■ WHAT TO DO ■
Only these lines of the data below are wanted: the one with "pink spoon: 2 -> 3", the one with "white rolling pin: 0 -> 1", and any lines between them, each repeated exactly.

■ EXERCISE DATA ■
----

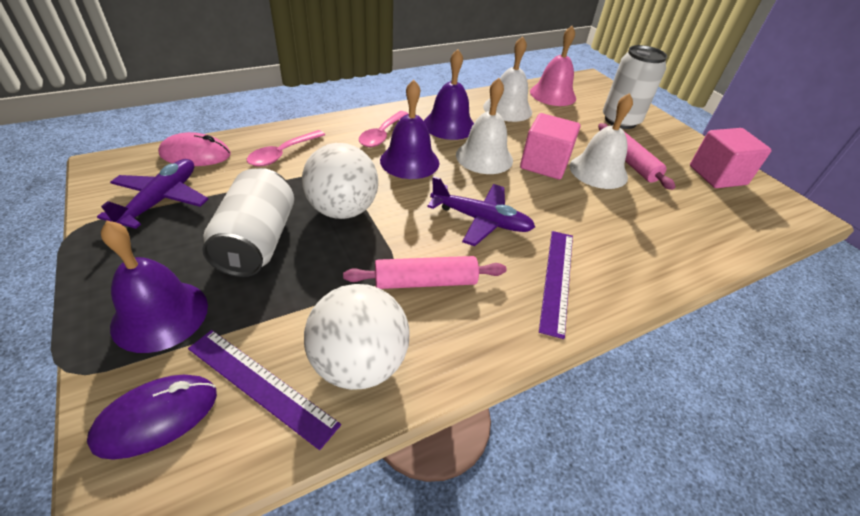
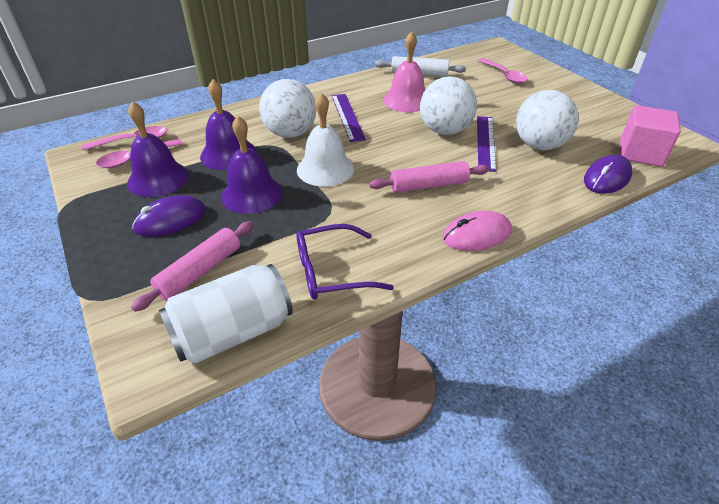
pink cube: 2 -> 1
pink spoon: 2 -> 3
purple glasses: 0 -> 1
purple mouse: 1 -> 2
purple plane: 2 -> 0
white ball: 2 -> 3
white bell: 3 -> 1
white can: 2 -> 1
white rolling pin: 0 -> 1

----

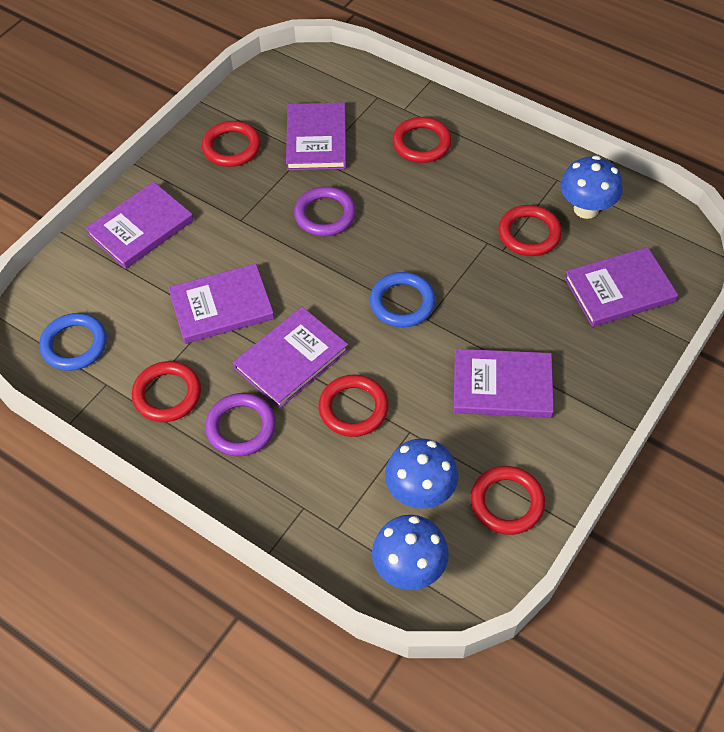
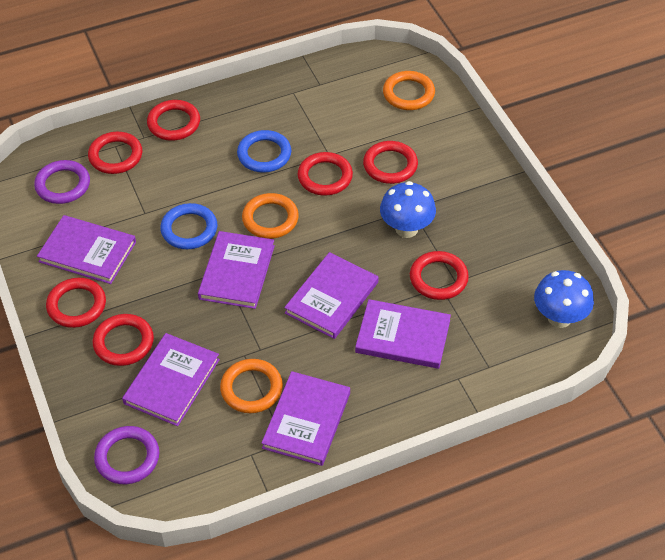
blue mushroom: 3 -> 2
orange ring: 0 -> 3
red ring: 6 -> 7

----

■ EXPECTED ANSWER ■
pink spoon: 2 -> 3
purple glasses: 0 -> 1
purple mouse: 1 -> 2
purple plane: 2 -> 0
white ball: 2 -> 3
white bell: 3 -> 1
white can: 2 -> 1
white rolling pin: 0 -> 1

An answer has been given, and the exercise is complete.